Listed entries Start Marker
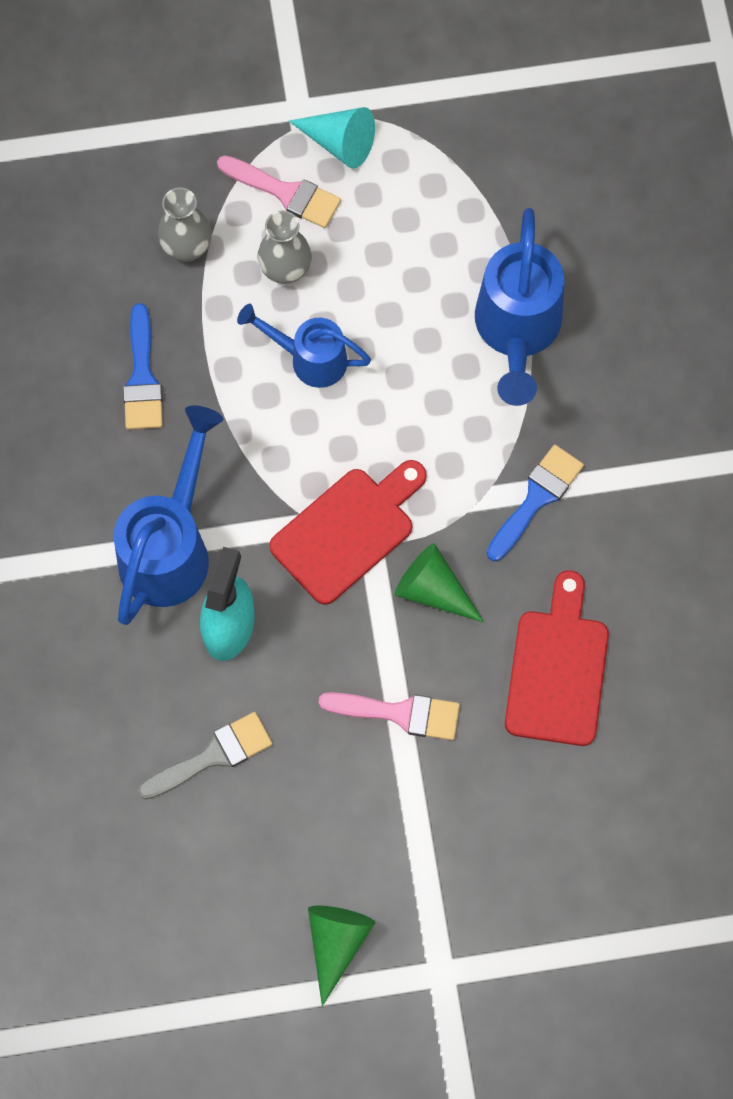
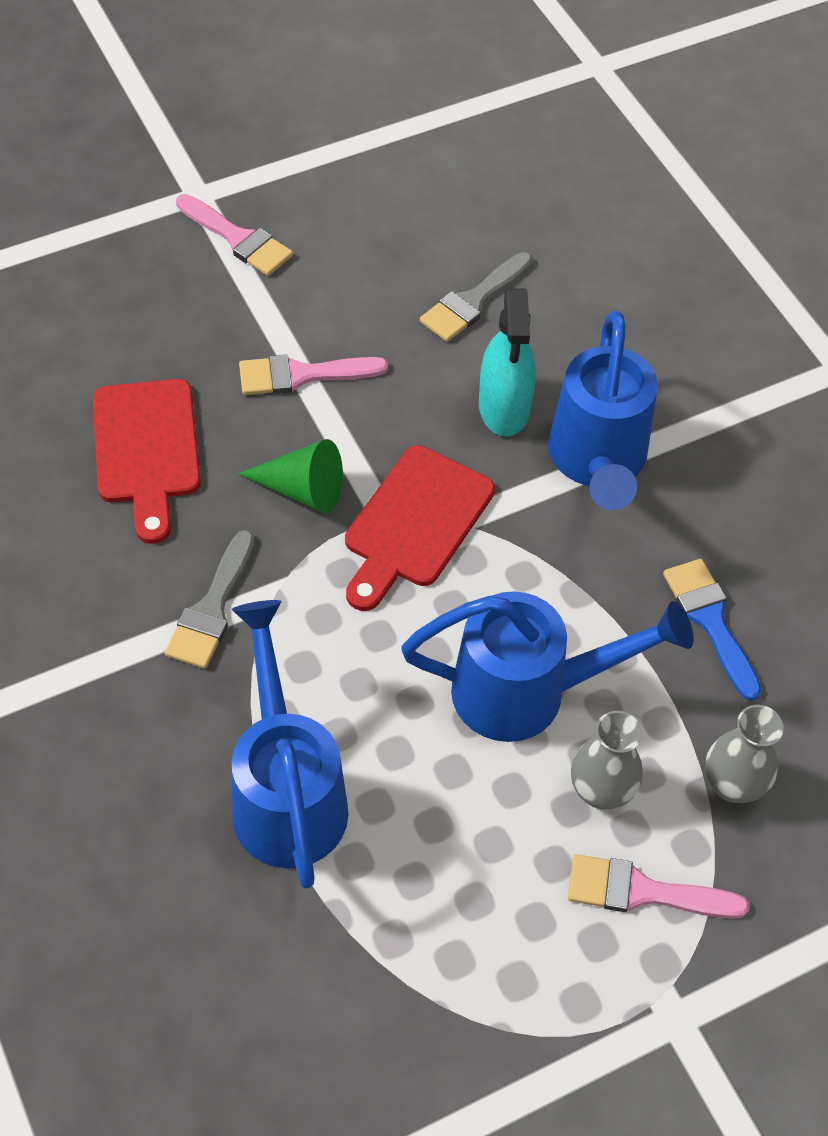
camera: 160 degrees right, 15 degrees down
blue watering can [237,304,371,388] -> blue watering can [401,591,694,742], size x1.61
turquoise cone [289,107,375,169] -> none
green cone [308,906,375,1006] -> none
blue brush [487,445,584,561] -> grey brush [165,530,255,669]
none -> pink brush [176,194,293,276]

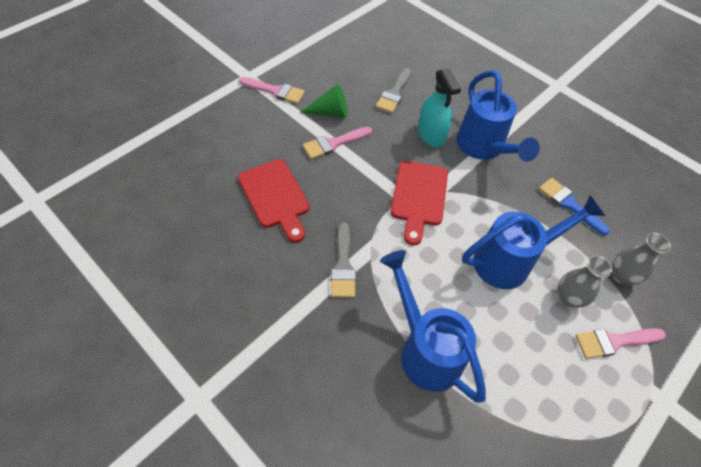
camera: 20 degrees left, 0 degrees up
green cone [238,439,343,514] -> green cone moved to [300,84,348,117]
Listed entries End Marker
Exercise >>
Among the records above, how many lines carry the string "degrees"? Reply with the number alone.

Response below >>
2